Material provided

******

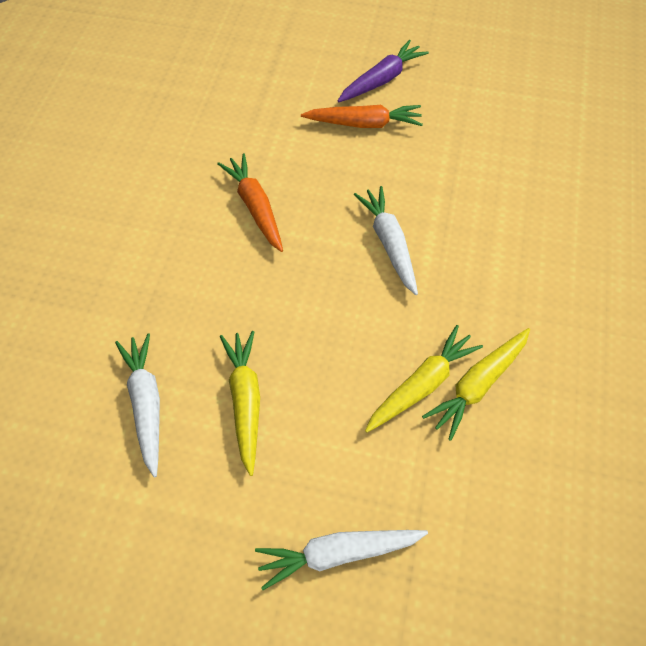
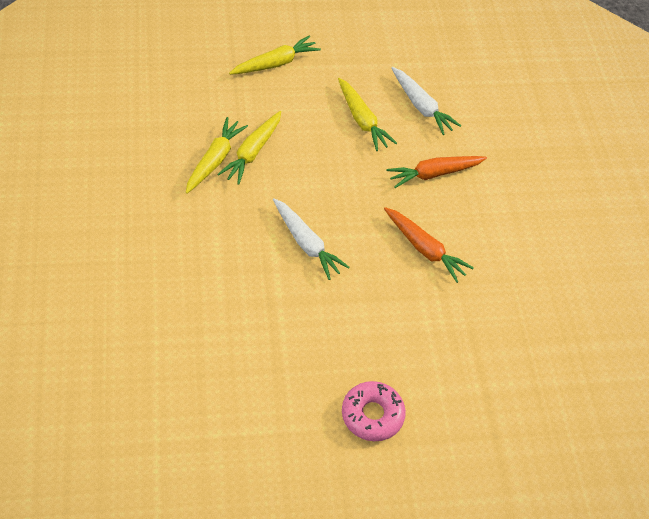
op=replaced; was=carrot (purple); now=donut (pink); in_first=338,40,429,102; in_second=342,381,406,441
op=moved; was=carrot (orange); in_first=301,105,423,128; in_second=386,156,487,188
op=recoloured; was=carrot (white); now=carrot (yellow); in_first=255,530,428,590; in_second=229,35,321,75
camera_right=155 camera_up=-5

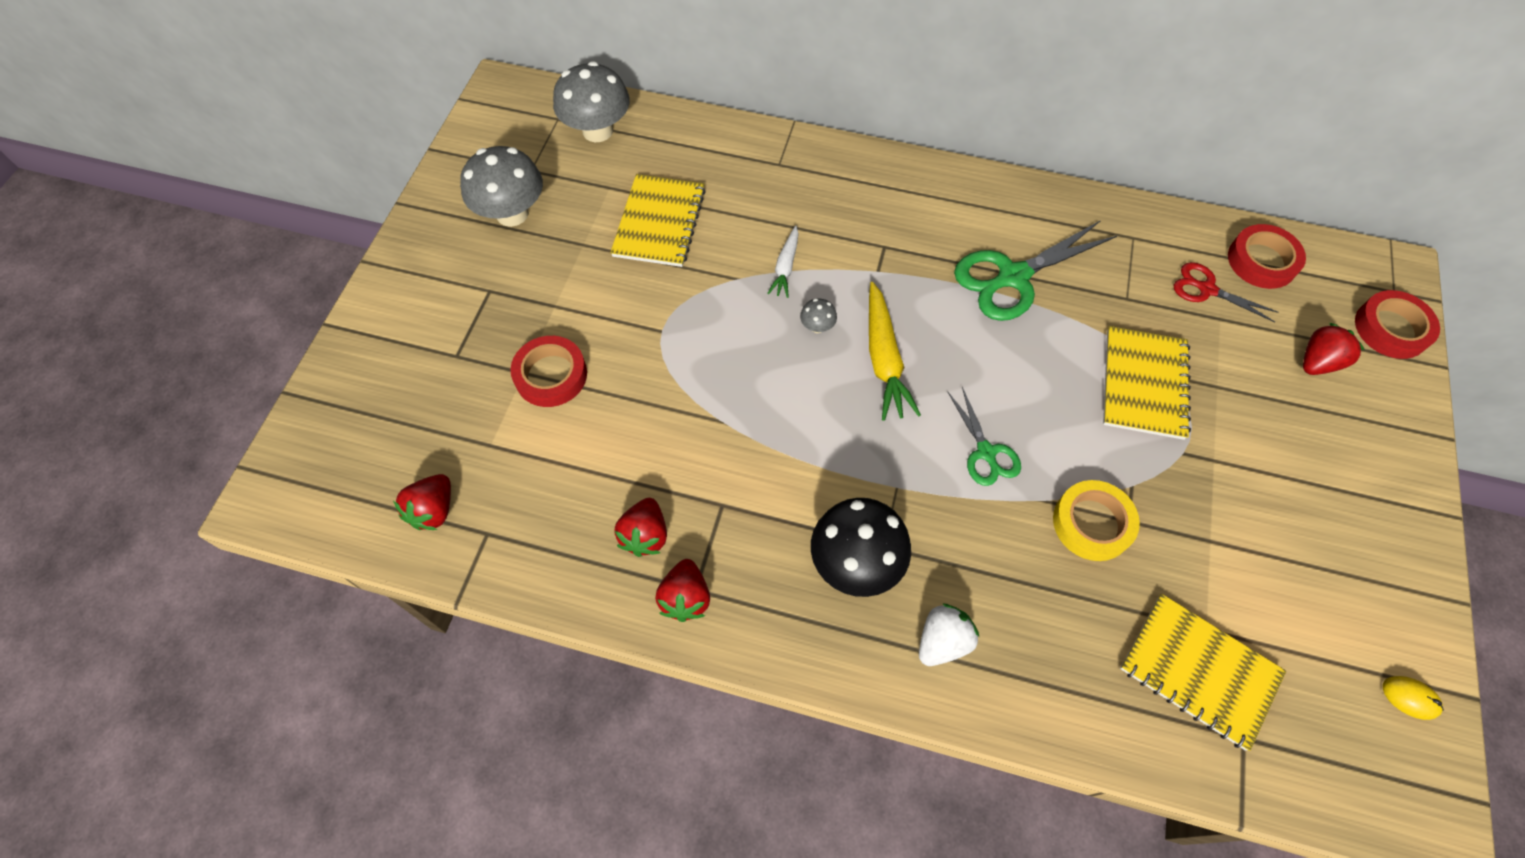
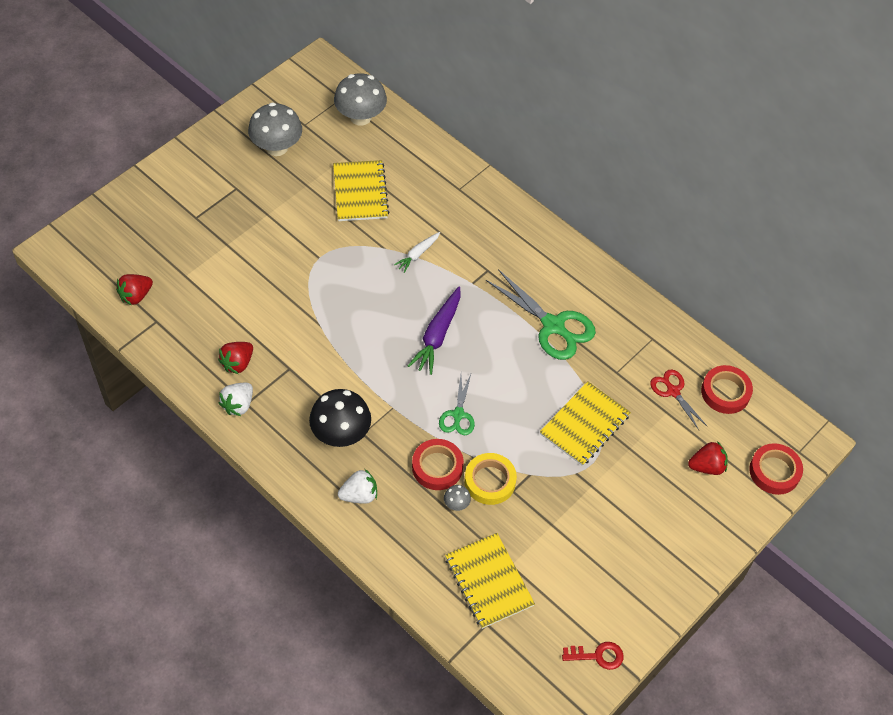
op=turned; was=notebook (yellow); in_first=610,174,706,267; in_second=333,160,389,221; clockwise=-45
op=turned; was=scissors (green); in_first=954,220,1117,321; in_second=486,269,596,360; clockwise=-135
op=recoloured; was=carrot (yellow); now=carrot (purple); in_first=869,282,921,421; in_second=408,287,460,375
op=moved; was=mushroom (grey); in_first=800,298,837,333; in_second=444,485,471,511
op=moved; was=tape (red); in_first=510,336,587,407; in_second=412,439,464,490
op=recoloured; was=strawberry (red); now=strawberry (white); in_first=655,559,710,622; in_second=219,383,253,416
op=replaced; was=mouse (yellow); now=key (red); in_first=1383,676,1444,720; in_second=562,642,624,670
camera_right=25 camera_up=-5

******

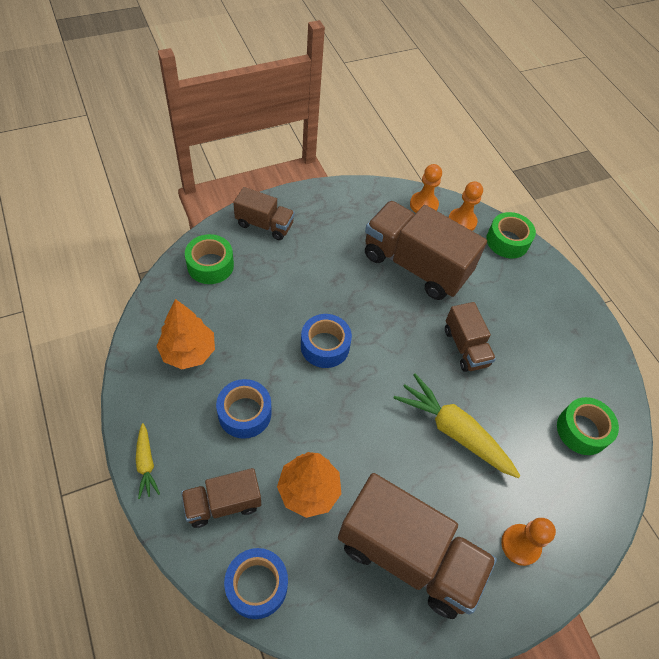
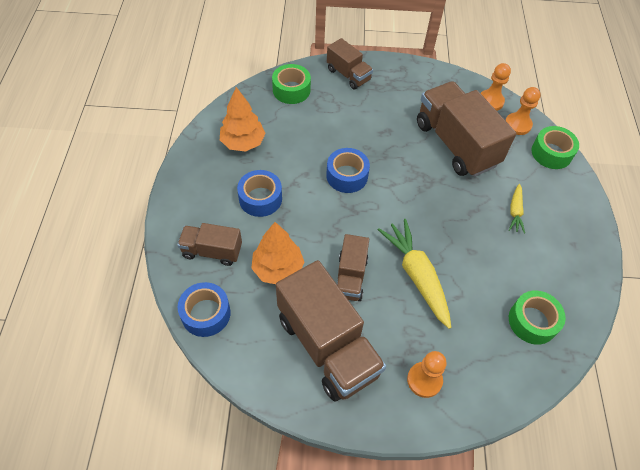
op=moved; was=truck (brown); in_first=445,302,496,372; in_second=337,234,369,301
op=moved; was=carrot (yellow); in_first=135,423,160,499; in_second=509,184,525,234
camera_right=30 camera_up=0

******

Problem statement
Extract from the records above the lines from the one containing "op=replaced; was=carrot (purple);" to the one containing "op=recoloured; was=carrot (white);", both lines included, exactly as they appear and with nothing else.

Response to the task
op=replaced; was=carrot (purple); now=donut (pink); in_first=338,40,429,102; in_second=342,381,406,441
op=moved; was=carrot (orange); in_first=301,105,423,128; in_second=386,156,487,188
op=recoloured; was=carrot (white); now=carrot (yellow); in_first=255,530,428,590; in_second=229,35,321,75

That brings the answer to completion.